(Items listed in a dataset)

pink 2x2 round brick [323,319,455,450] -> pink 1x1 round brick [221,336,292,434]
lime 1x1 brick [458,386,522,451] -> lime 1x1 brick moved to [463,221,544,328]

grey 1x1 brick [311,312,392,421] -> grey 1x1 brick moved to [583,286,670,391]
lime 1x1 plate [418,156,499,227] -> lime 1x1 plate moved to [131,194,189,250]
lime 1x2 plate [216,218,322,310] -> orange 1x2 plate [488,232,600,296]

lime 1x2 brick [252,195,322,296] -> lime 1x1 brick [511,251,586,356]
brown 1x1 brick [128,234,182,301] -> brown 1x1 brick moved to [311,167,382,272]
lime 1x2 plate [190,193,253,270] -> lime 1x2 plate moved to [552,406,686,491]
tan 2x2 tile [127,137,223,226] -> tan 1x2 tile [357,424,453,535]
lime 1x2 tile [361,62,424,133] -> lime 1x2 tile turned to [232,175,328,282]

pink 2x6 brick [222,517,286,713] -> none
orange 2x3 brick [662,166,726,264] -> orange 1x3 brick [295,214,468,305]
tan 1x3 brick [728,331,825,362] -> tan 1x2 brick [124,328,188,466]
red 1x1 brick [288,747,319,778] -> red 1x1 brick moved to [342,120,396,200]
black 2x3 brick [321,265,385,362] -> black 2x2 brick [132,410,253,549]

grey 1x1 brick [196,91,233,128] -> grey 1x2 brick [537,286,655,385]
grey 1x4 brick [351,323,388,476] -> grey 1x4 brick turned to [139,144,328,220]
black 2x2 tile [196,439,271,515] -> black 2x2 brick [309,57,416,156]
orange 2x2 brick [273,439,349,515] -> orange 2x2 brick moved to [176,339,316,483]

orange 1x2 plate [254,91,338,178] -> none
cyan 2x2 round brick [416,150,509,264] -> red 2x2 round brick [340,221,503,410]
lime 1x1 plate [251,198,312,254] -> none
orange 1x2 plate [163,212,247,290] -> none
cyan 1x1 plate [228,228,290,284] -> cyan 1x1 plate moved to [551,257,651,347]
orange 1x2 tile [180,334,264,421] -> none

Task description: Restate exactly the records above from their first line through the line that holds "lime 1x1 plate [418,156,499,227]", please, including both and leaving out all others.

Solution:
pink 2x2 round brick [323,319,455,450] -> pink 1x1 round brick [221,336,292,434]
lime 1x1 brick [458,386,522,451] -> lime 1x1 brick moved to [463,221,544,328]

grey 1x1 brick [311,312,392,421] -> grey 1x1 brick moved to [583,286,670,391]
lime 1x1 plate [418,156,499,227] -> lime 1x1 plate moved to [131,194,189,250]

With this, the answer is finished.